Exactly as they appear, print the line with "(481, 346) = (333, 236): blue" and each line after it through the end of the entries below; leave out pictures.
____ DATA
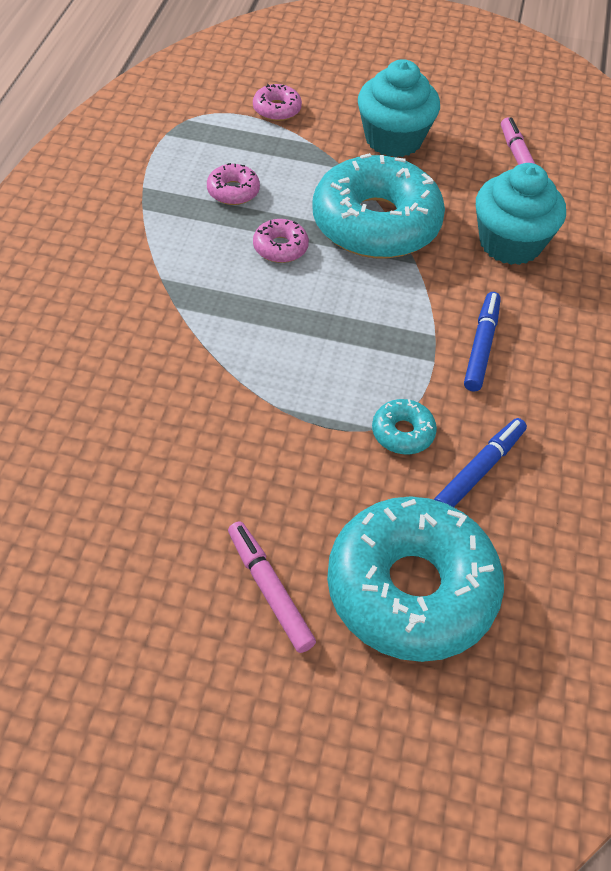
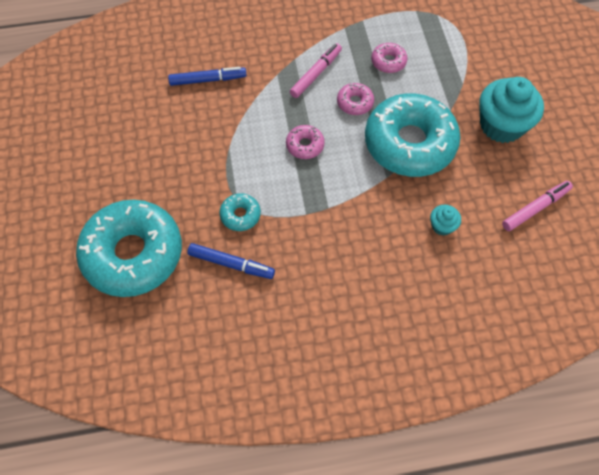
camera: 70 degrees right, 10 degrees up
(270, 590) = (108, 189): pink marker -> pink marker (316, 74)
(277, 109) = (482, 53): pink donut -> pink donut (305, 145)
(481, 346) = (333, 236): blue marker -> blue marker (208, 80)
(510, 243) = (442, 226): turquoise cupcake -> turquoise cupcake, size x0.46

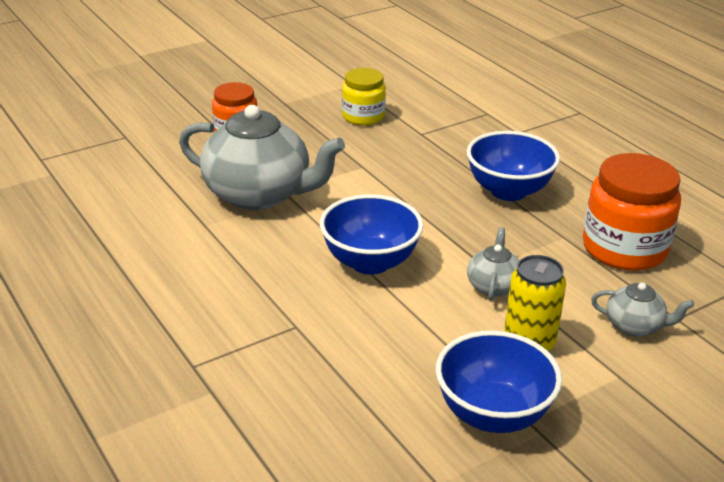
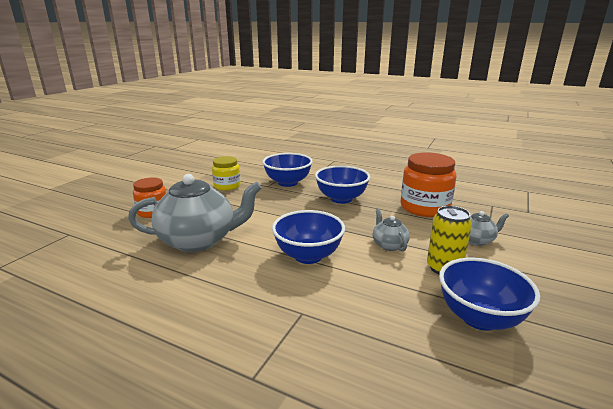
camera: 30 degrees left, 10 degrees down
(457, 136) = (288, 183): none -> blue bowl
________
• [ANSWER SECTION]:
(481, 346) = (333, 236): blue marker -> blue marker (208, 80)
(510, 243) = (442, 226): turquoise cupcake -> turquoise cupcake, size x0.46

camera: 30 degrees left, 10 degrees down
(457, 136) = (288, 183): none -> blue bowl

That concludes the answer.